__What is expected__:
Given these entries, repeat exactly the lines starting with the one that has "(525, 162) = (233, 266): purple" and going on through the one that has "camera: 40 degrees left, 20 degrees up", both included, but none of the pictures.

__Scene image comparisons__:
=-=-=

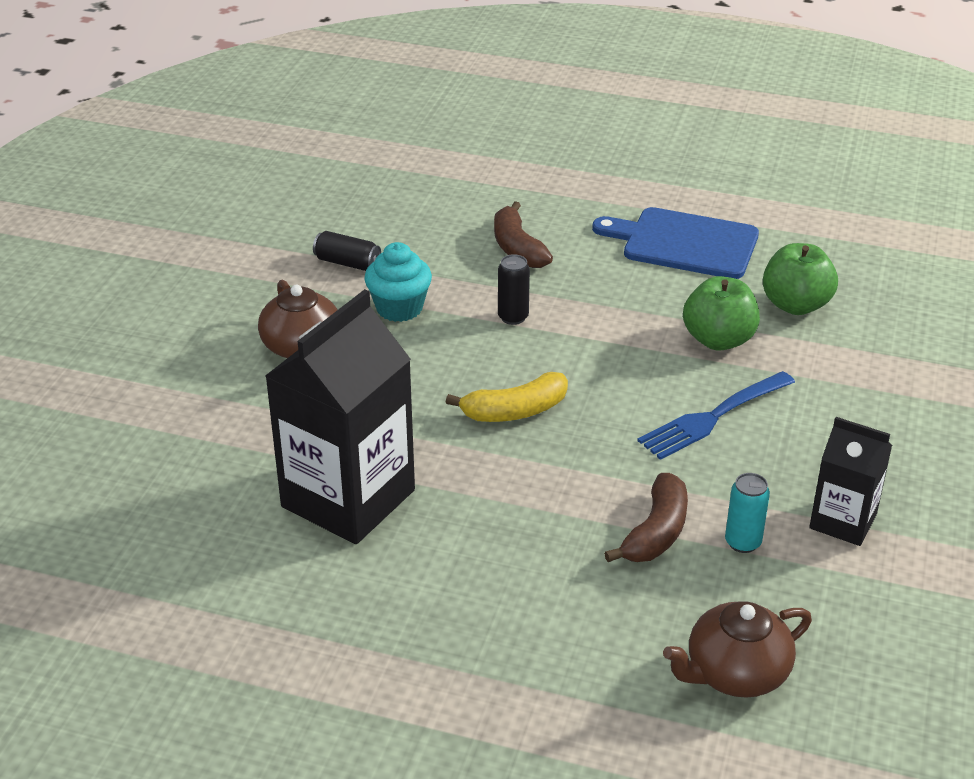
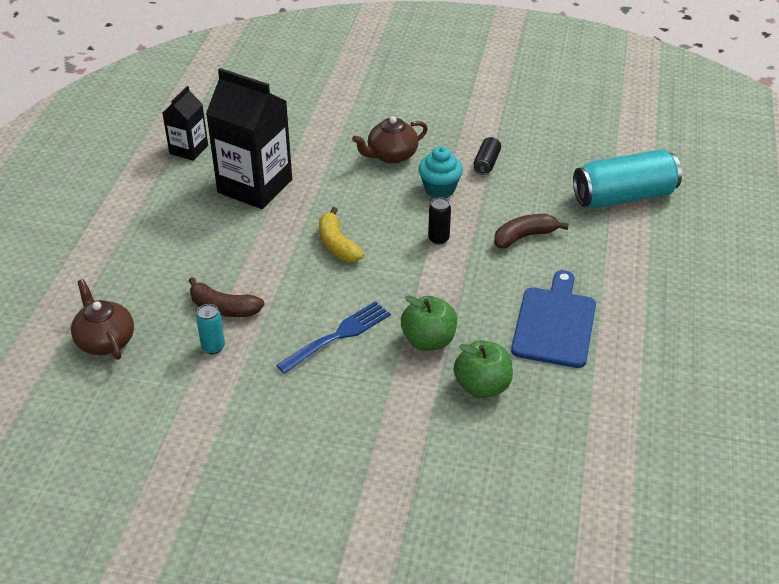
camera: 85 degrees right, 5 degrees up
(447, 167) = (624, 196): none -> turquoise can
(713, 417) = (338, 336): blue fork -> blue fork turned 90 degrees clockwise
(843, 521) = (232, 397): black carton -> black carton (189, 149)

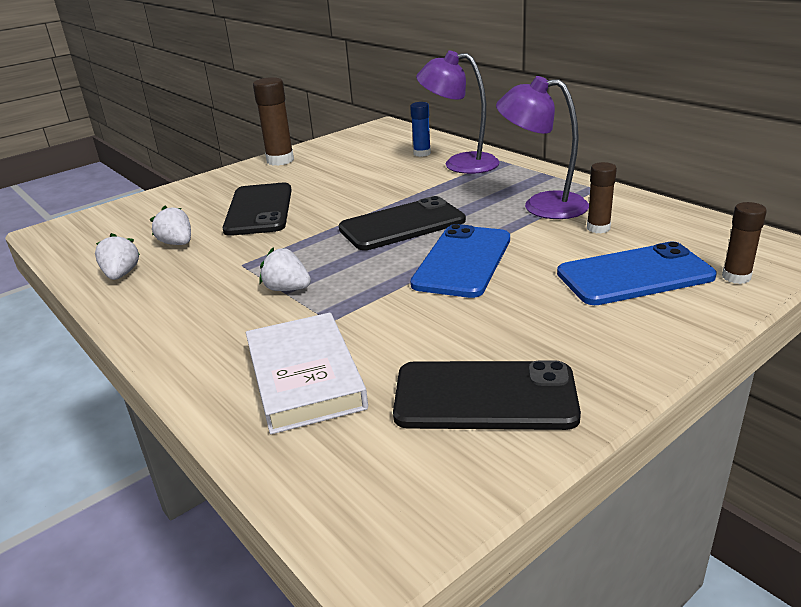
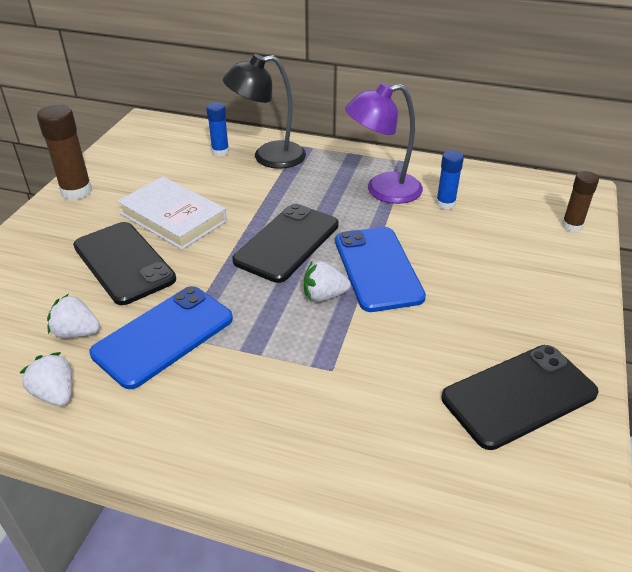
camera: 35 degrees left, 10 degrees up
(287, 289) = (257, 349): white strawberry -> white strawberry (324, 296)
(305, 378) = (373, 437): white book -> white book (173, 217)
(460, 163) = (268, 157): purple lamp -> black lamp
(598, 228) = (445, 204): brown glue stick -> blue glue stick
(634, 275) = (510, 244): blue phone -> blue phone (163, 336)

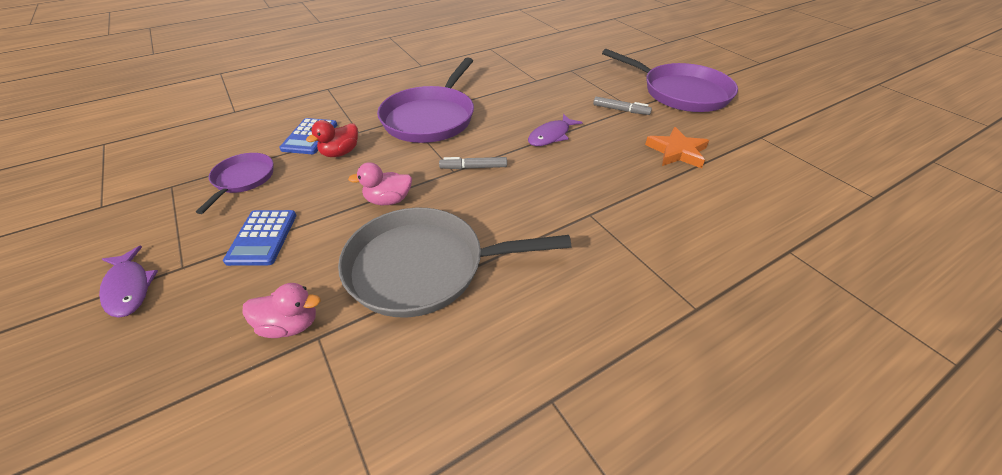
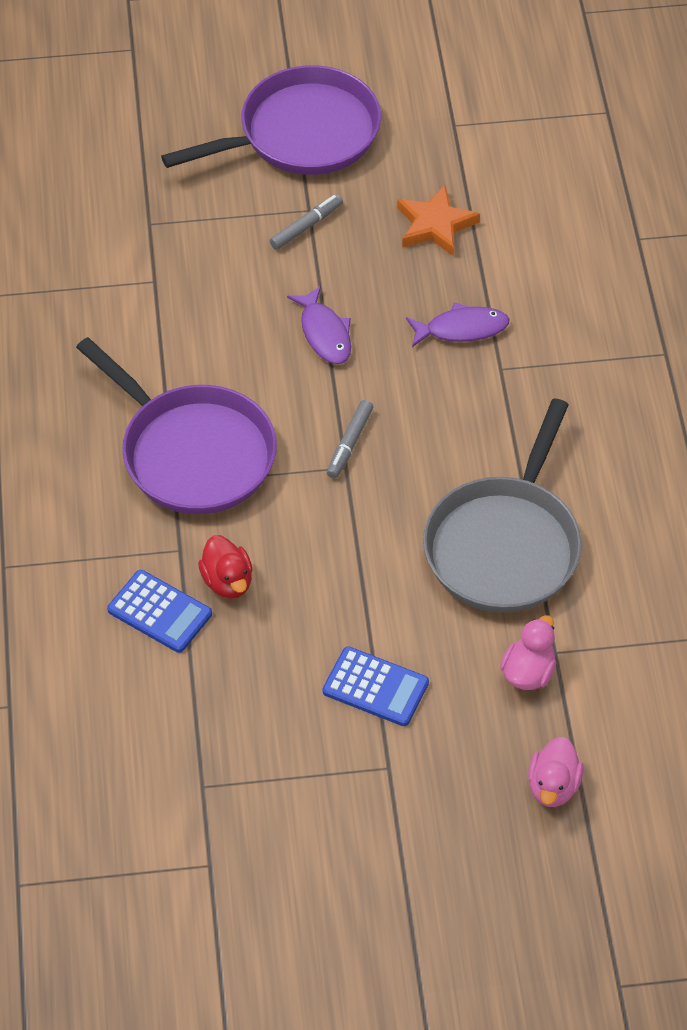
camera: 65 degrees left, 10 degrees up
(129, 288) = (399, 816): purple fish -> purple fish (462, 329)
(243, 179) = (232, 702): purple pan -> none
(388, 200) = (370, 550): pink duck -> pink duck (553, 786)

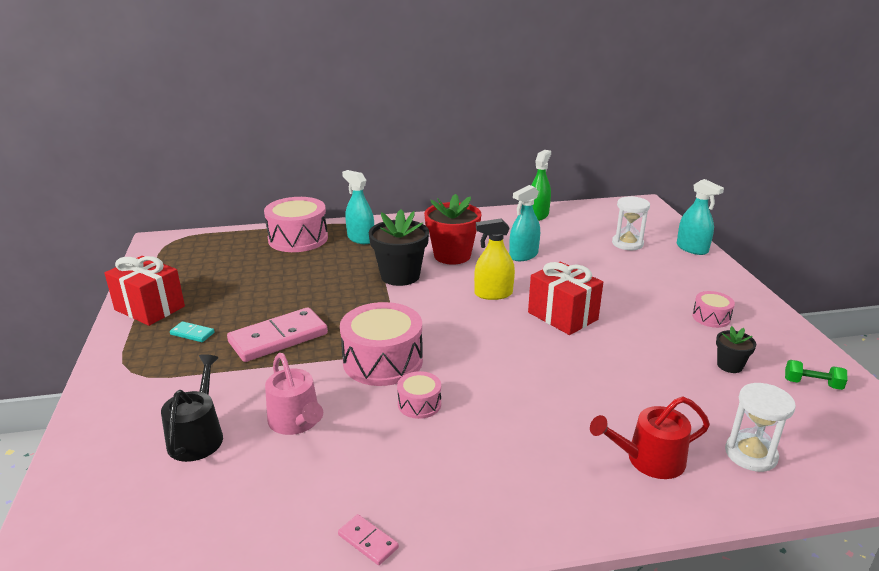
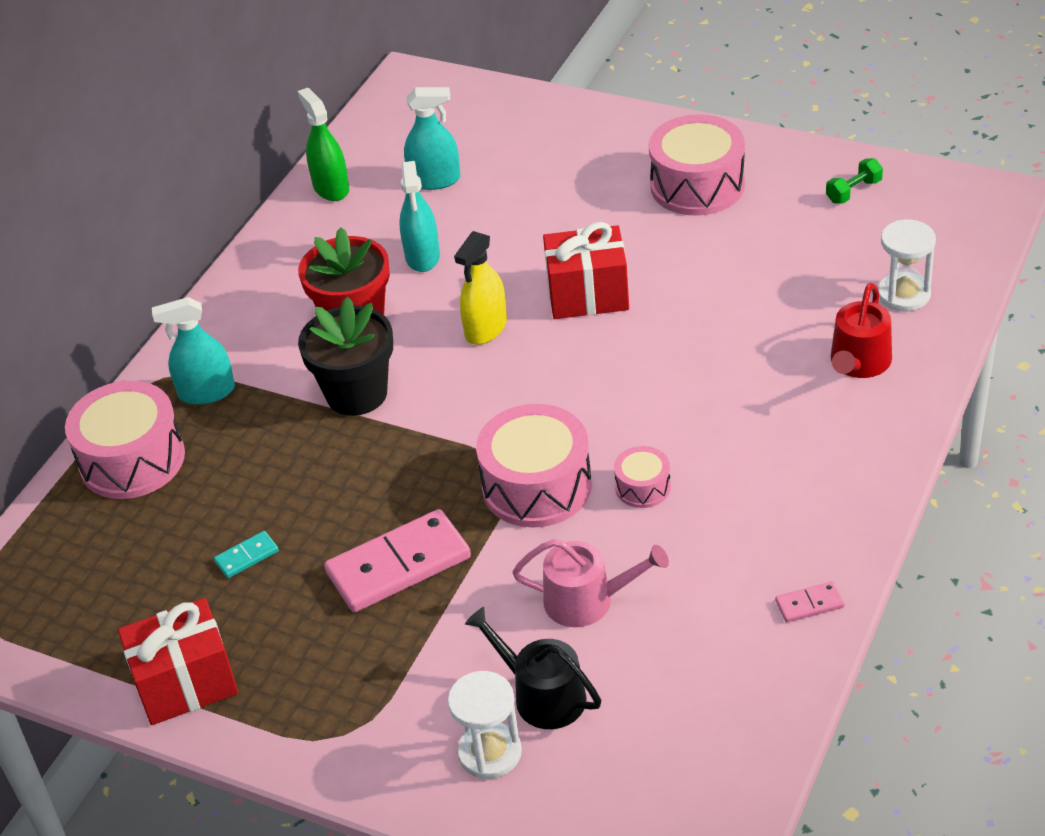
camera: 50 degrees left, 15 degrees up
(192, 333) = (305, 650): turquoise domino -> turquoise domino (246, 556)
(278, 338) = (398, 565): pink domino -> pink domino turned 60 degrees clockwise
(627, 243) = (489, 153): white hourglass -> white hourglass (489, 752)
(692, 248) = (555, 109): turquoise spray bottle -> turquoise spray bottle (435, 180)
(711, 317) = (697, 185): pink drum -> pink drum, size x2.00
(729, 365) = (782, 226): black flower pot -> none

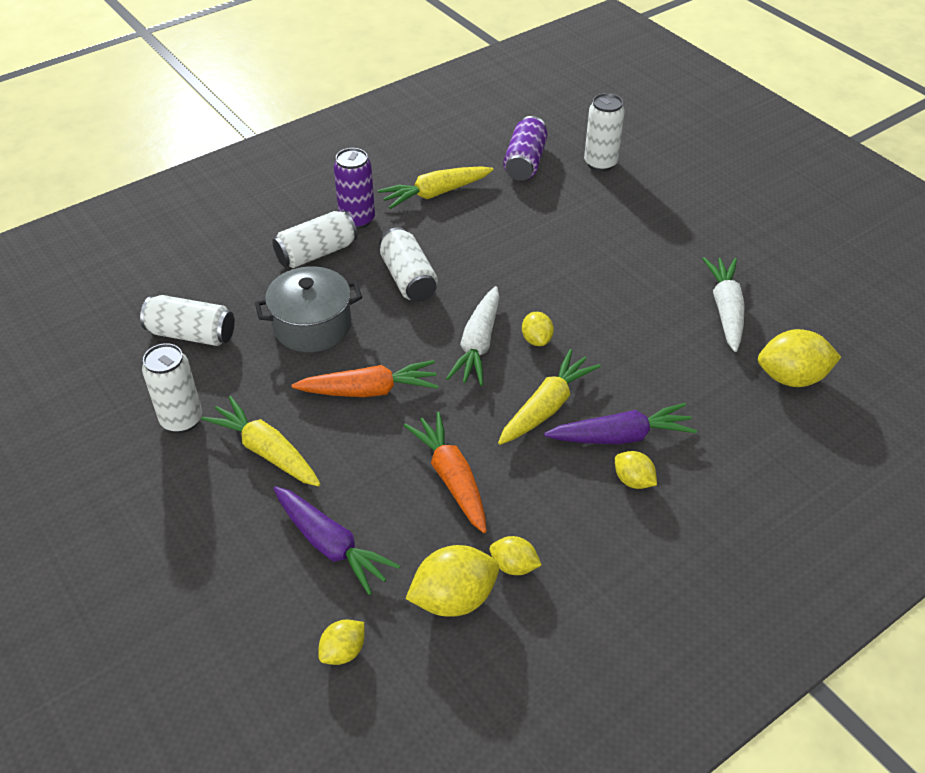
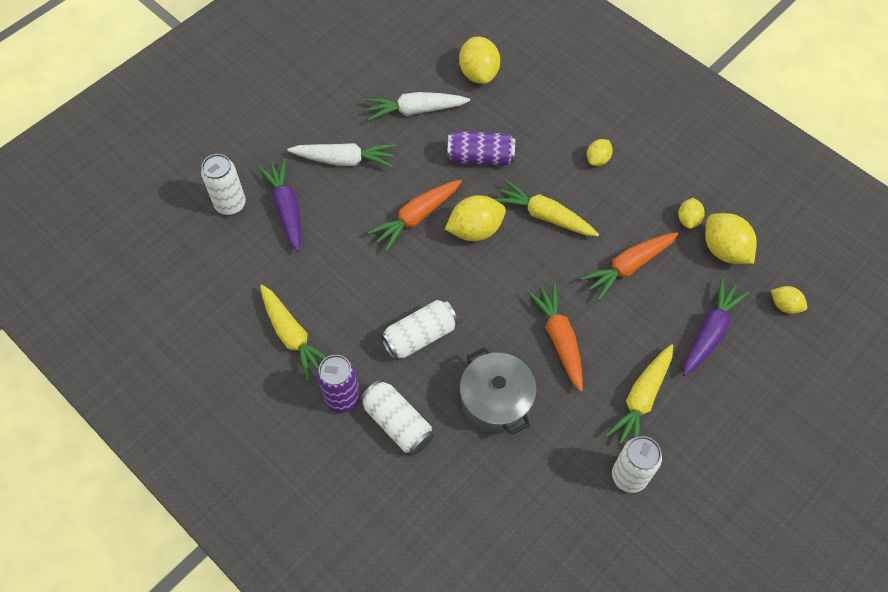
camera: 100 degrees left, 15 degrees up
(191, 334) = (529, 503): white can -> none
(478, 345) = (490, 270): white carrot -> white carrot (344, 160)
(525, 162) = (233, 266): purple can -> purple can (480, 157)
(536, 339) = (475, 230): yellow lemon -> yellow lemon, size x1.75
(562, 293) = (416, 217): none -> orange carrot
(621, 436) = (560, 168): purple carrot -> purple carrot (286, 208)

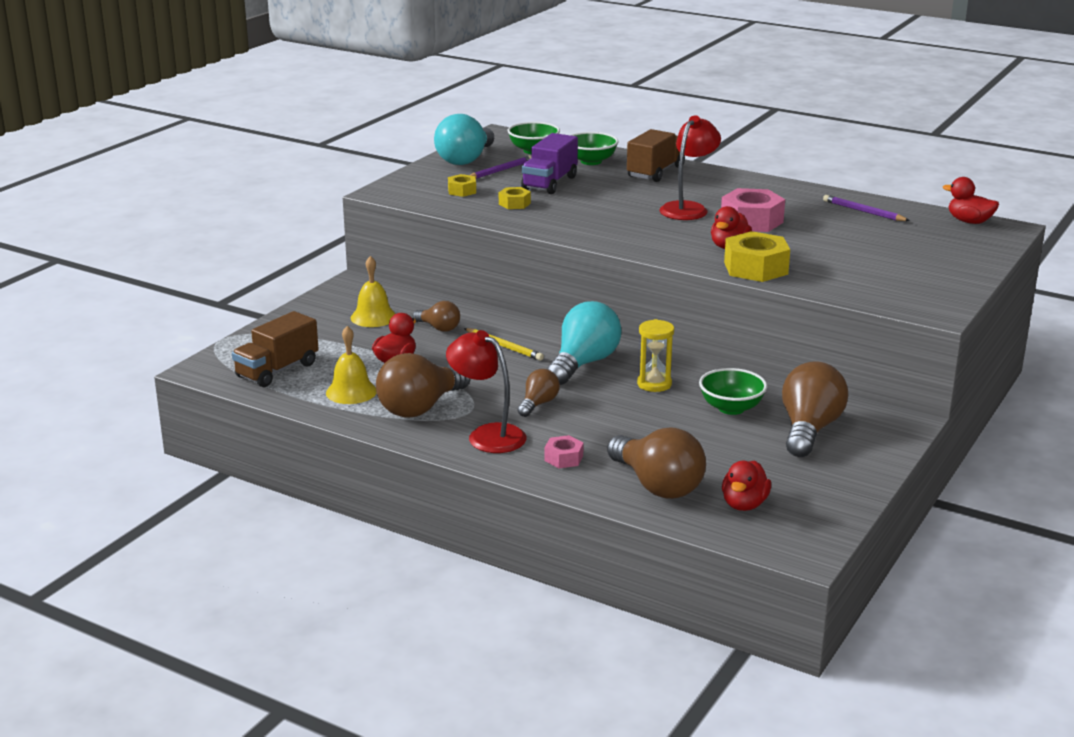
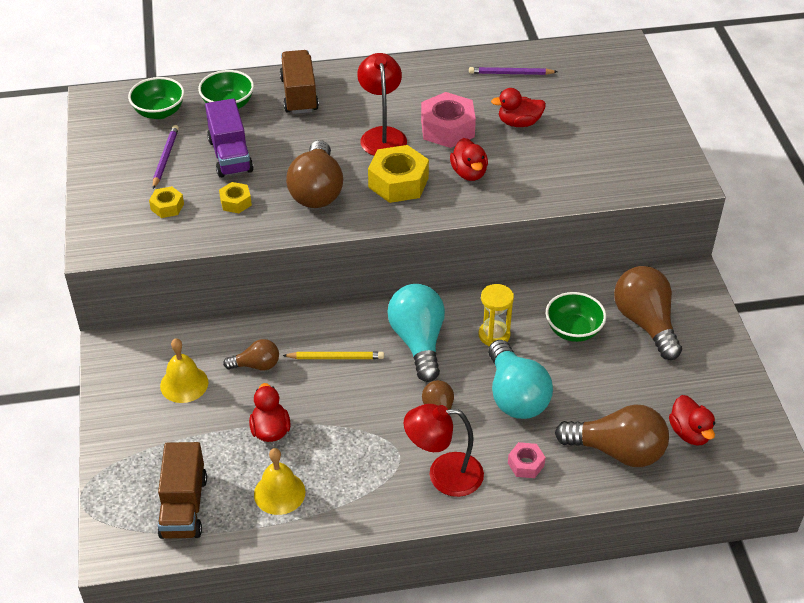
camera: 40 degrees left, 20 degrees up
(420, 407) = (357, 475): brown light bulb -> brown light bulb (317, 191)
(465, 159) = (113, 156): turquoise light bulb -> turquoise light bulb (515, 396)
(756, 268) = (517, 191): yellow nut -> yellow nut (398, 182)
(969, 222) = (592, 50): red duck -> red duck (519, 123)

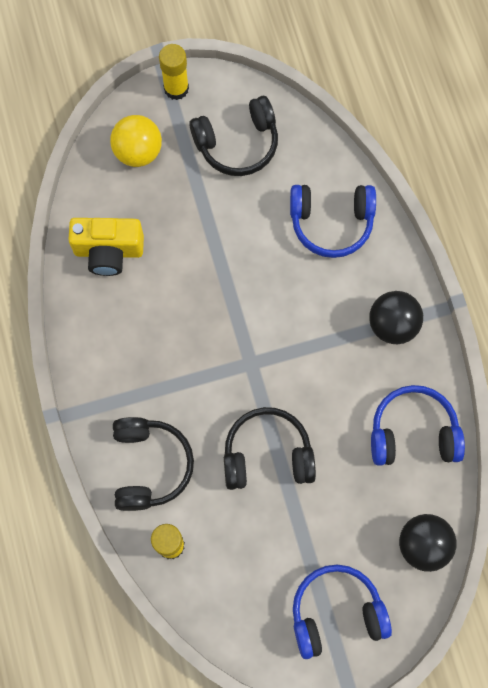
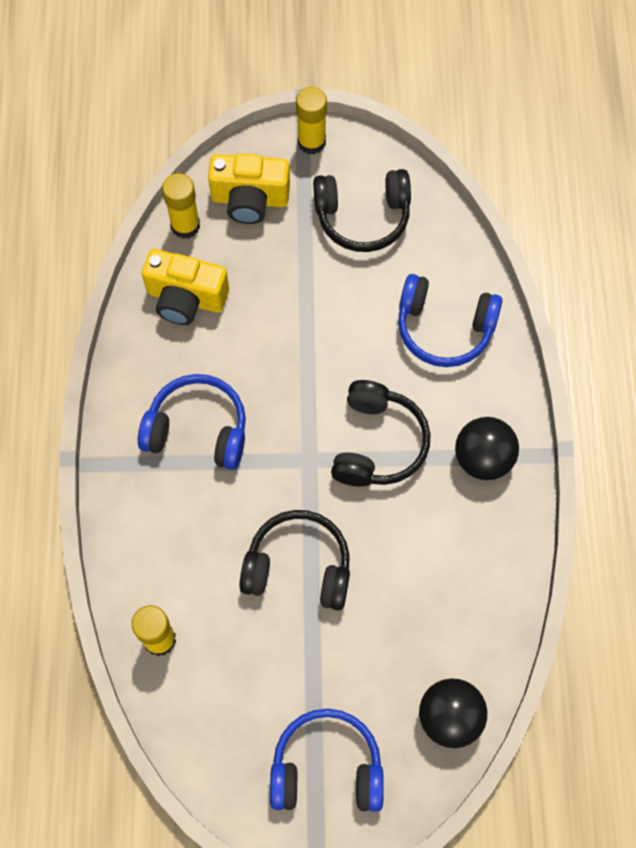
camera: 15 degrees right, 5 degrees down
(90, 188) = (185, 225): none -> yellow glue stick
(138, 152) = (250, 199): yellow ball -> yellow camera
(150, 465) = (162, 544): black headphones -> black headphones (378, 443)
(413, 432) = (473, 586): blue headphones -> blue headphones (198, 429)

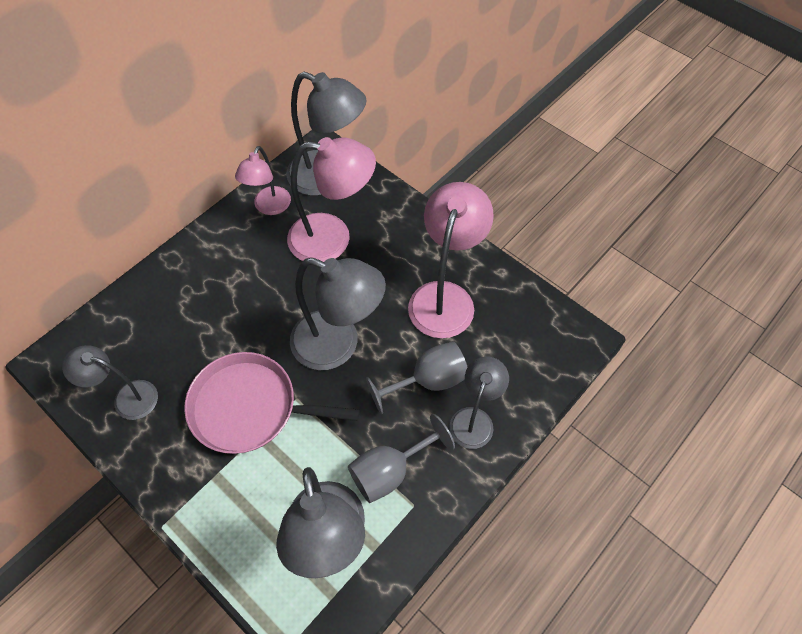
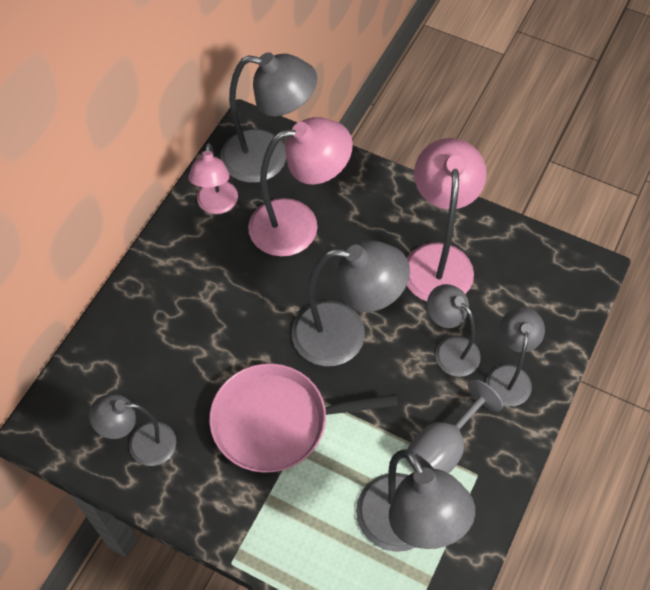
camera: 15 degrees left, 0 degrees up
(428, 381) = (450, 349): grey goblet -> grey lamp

=-=-=

__Result__:
(525, 162) = (233, 266): purple can -> purple can (480, 157)
(536, 339) = (475, 230): yellow lemon -> yellow lemon, size x1.75
(562, 293) = (416, 217): none -> orange carrot
(621, 436) = (560, 168): purple carrot -> purple carrot (286, 208)

camera: 40 degrees left, 20 degrees up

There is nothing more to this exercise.